- [Problem to solve]: Leaving out every line that comes before the one containing "(611, 275) = (516, 255): yellow", output the rest of the records exactly, the final line included.

··· Excerpted data

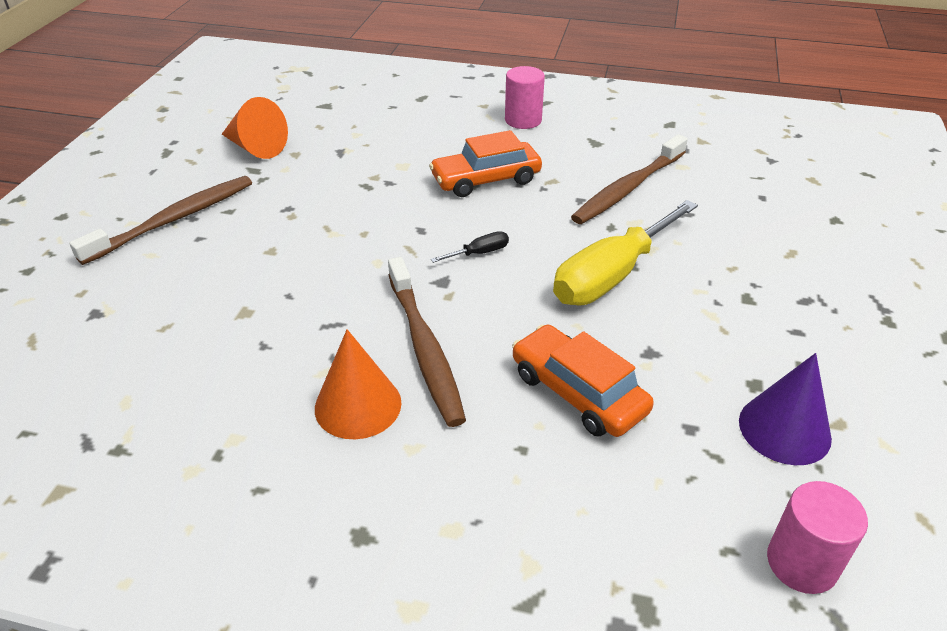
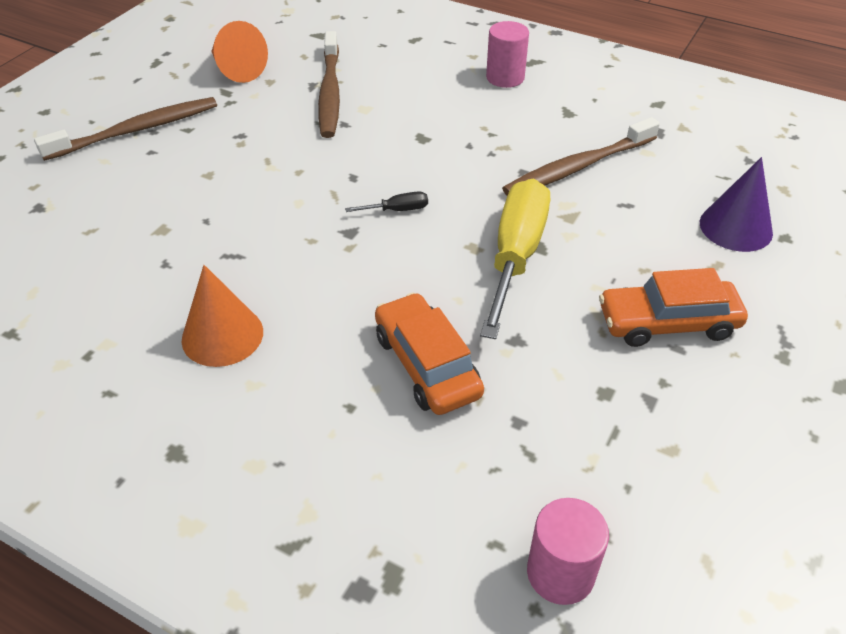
camera: 15 degrees right, 5 degrees up
(424, 348) = (304, 294): brown toothbrush -> brown toothbrush (330, 93)
(486, 179) = (438, 135): orange car -> orange car (667, 322)
(611, 275) = (516, 255): yellow screwdriver -> yellow screwdriver turned 135 degrees clockwise
(784, 429) = (612, 443): purple cone -> purple cone (735, 227)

······

- [Solution below]:
(611, 275) = (516, 255): yellow screwdriver -> yellow screwdriver turned 135 degrees clockwise
(784, 429) = (612, 443): purple cone -> purple cone (735, 227)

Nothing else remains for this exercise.